# Data to examine
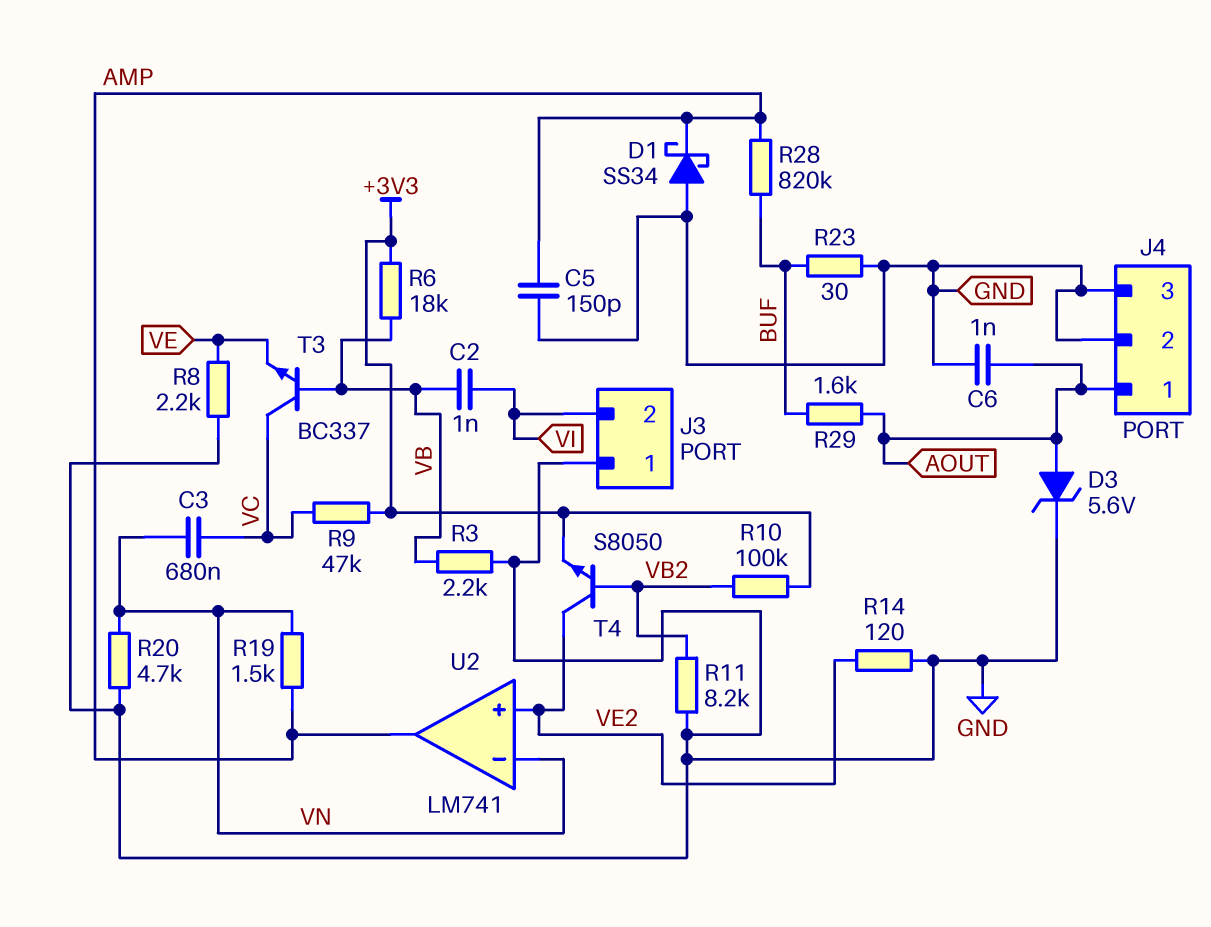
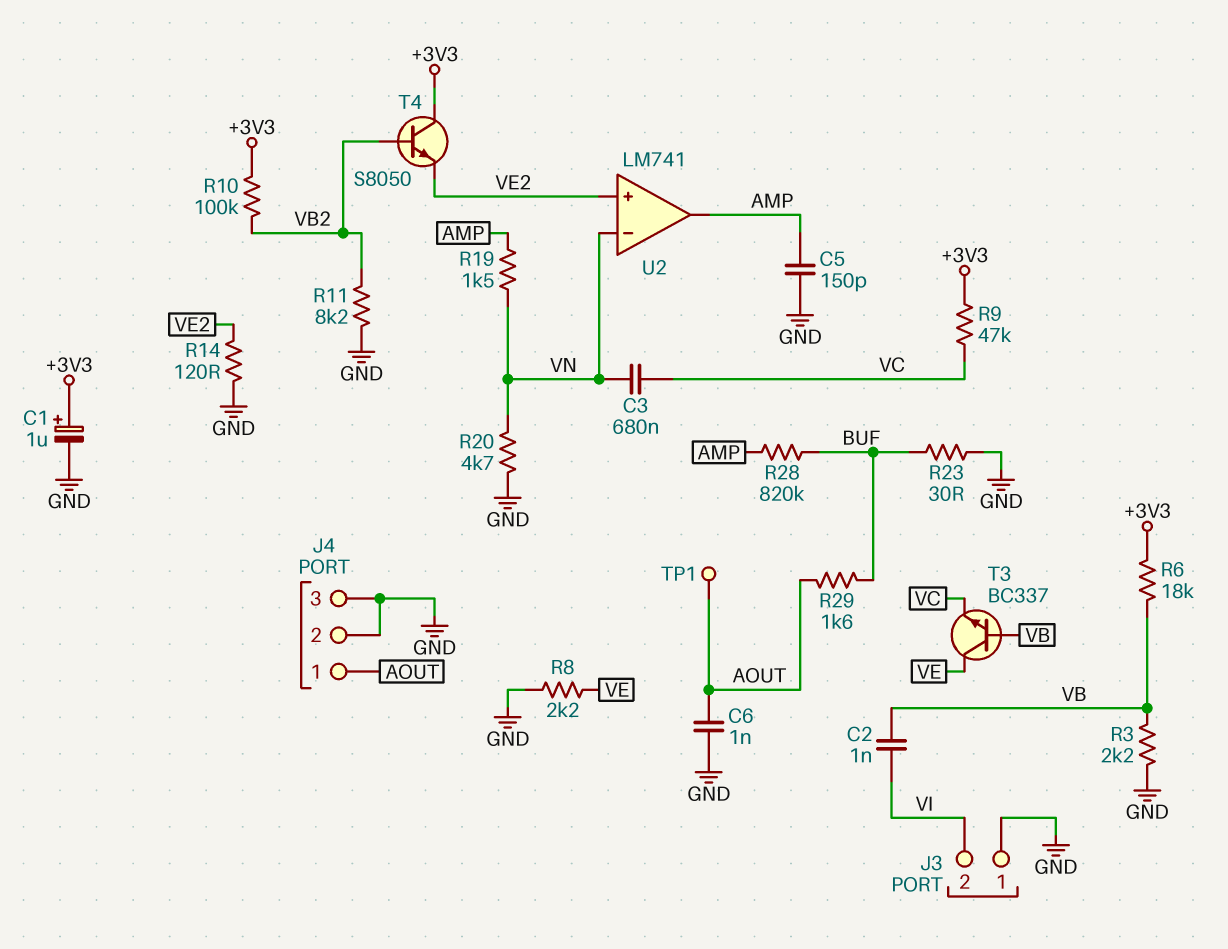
C1: none -> 1uF (plus +3V3, minus GND)
D1: schottky SS34 (A GND, K AMP) -> none
D3: zener 5.6V (A AOUT, K GND) -> none
T3: NPN BC337 (B VB, C VC, E VE) -> NPN BC337 (B VB, C VE, E VC)
T4: NPN S8050 (B VB2, C VE2, E +3V3) -> NPN S8050 (B VB2, C +3V3, E VE2)
TP1: none -> test point (AOUT)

# Instructions for the task
Quote each entry above verbatim and drop the pictures.

# Solution to this task
C1: none -> 1uF (plus +3V3, minus GND)
D1: schottky SS34 (A GND, K AMP) -> none
D3: zener 5.6V (A AOUT, K GND) -> none
T3: NPN BC337 (B VB, C VC, E VE) -> NPN BC337 (B VB, C VE, E VC)
T4: NPN S8050 (B VB2, C VE2, E +3V3) -> NPN S8050 (B VB2, C +3V3, E VE2)
TP1: none -> test point (AOUT)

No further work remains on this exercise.